Activity: The records that follow must be repeated exactly, minus the images.

Data provided:

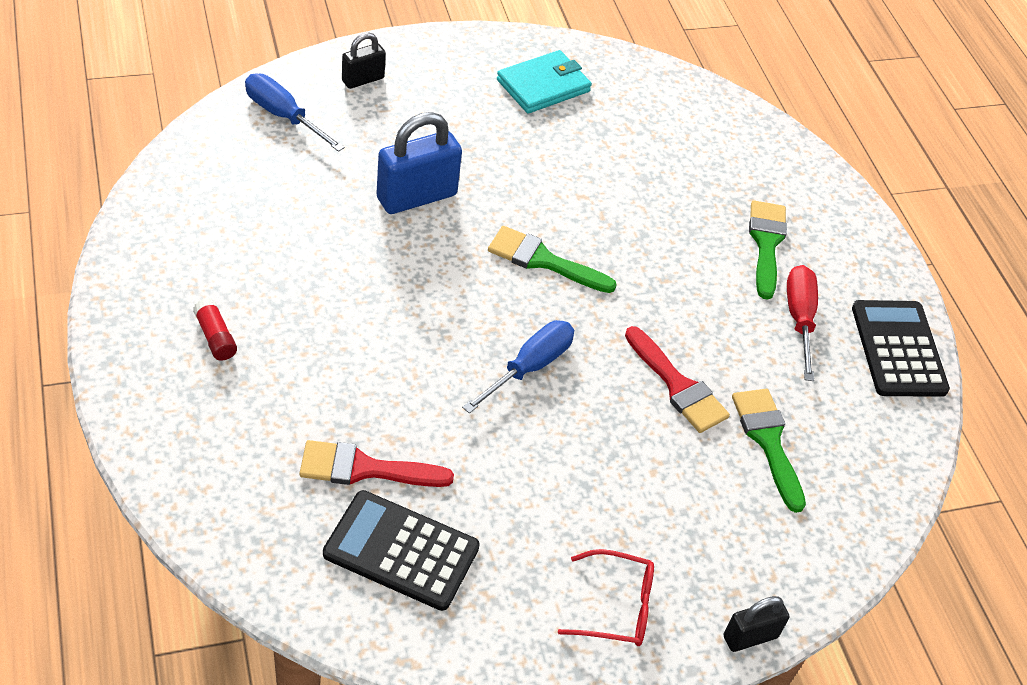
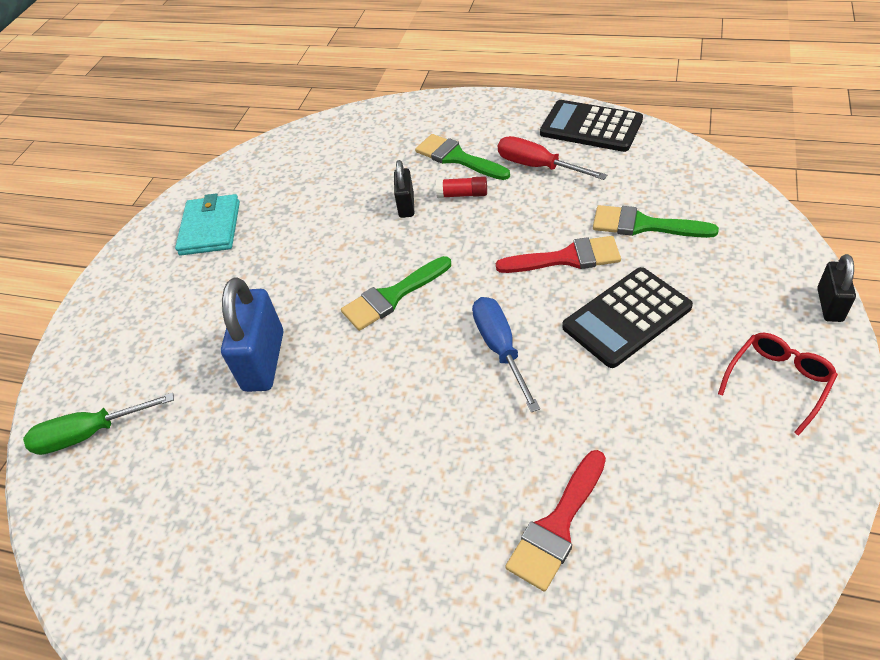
camera: 45 degrees left, 0 degrees up
(215, 337) = (325, 609): red glue stick -> red glue stick (462, 194)
(283, 116) = (90, 434): blue screwdriver -> green screwdriver
(363, 79) = (100, 351): black padlock -> black padlock (406, 205)
(401, 551) = (667, 530): black calculator -> black calculator (626, 317)

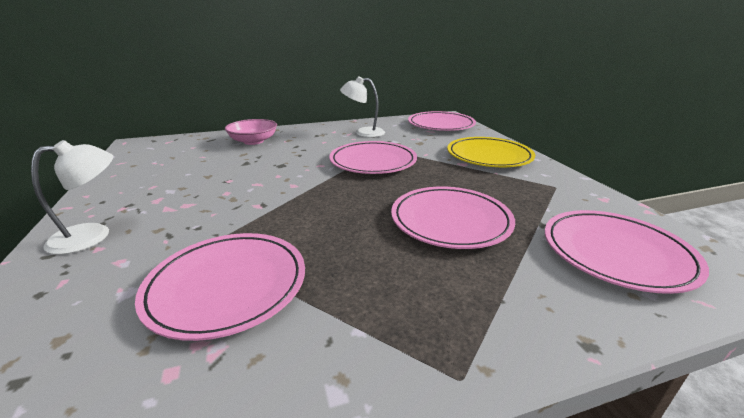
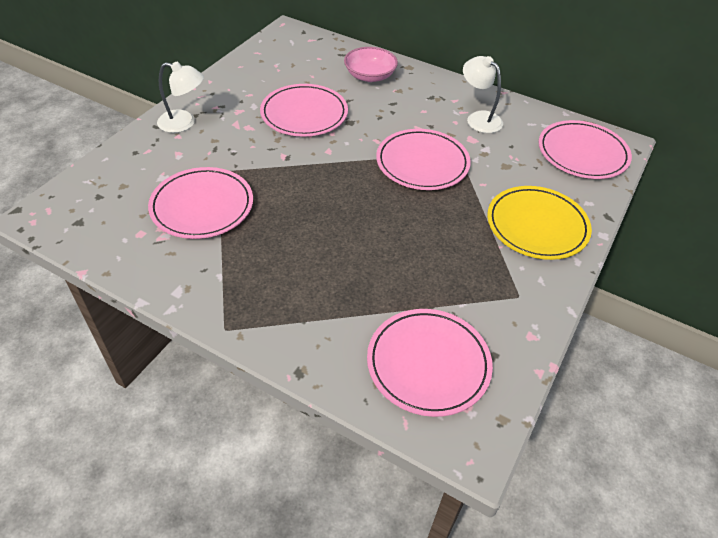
camera: 45 degrees right, 20 degrees up
(450, 220) = (374, 257): pink plate -> pink plate (304, 114)

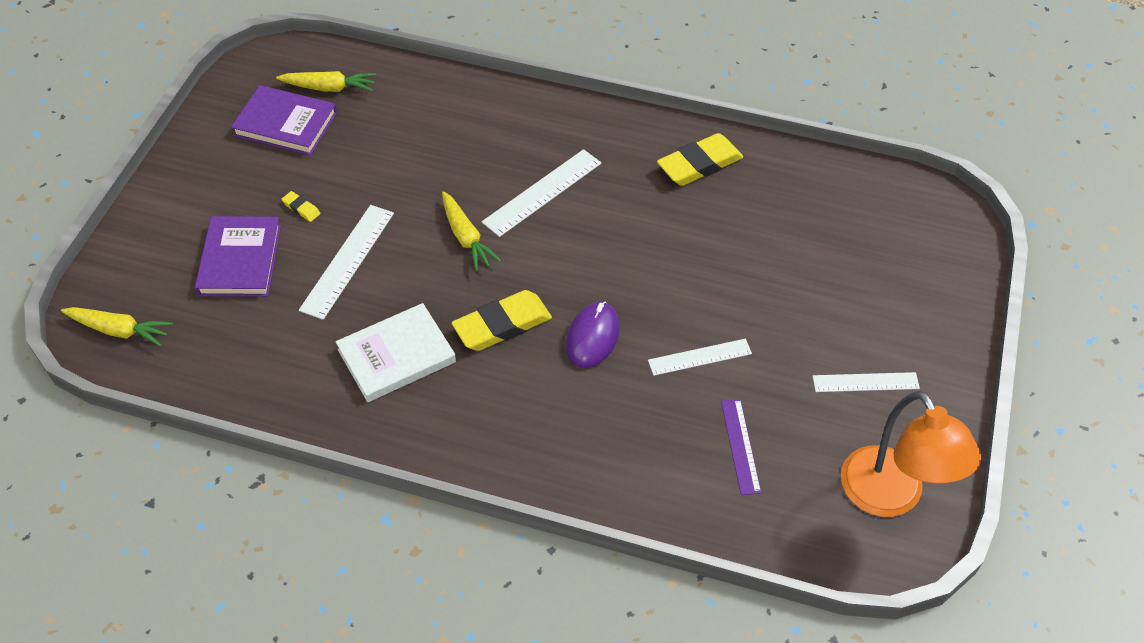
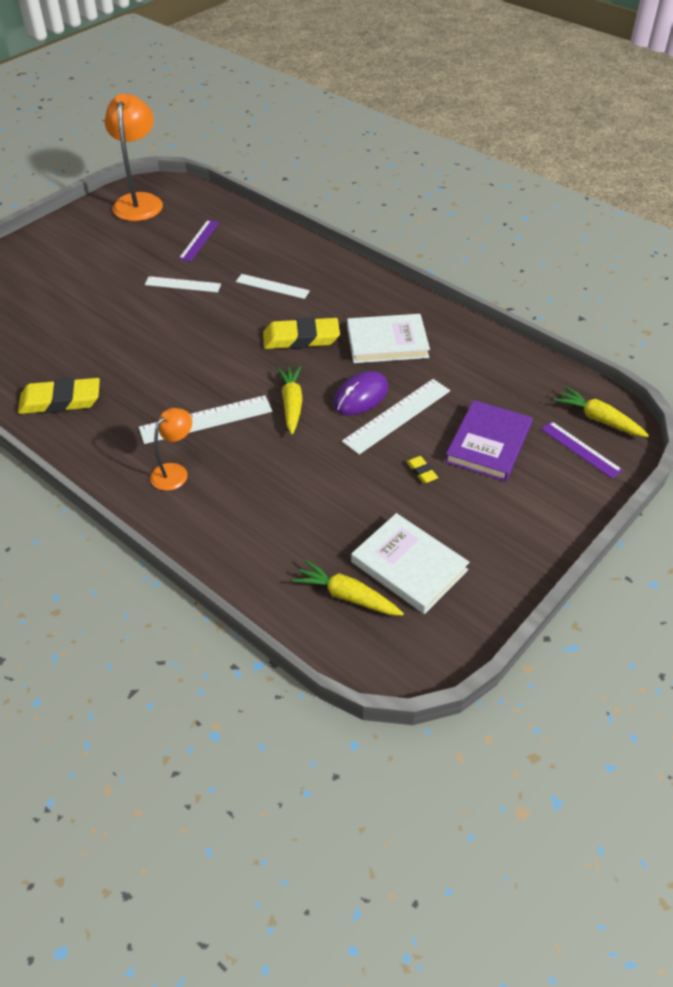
camera: 155 degrees left, 5 degrees down
(138, 285) = (580, 449): none -> purple ruler
(285, 124) = (409, 566): purple book -> white book
(535, 135) = (175, 472): none -> orange lamp
(592, 337) = (243, 314): purple mouse -> purple mouse (361, 396)
(865, 382) = (95, 246): white ruler -> white ruler (272, 286)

Result of this exercise:
camera: 45 degrees left, 0 degrees up
(215, 337) = (325, 609): red glue stick -> red glue stick (462, 194)
(283, 116) = (90, 434): blue screwdriver -> green screwdriver
(363, 79) = (100, 351): black padlock -> black padlock (406, 205)
(401, 551) = (667, 530): black calculator -> black calculator (626, 317)

camera: 45 degrees right, 20 degrees up
(450, 220) = (374, 257): pink plate -> pink plate (304, 114)

camera: 155 degrees left, 5 degrees down
(138, 285) = (580, 449): none -> purple ruler
(285, 124) = (409, 566): purple book -> white book
(535, 135) = (175, 472): none -> orange lamp
(592, 337) = (243, 314): purple mouse -> purple mouse (361, 396)
(865, 382) = (95, 246): white ruler -> white ruler (272, 286)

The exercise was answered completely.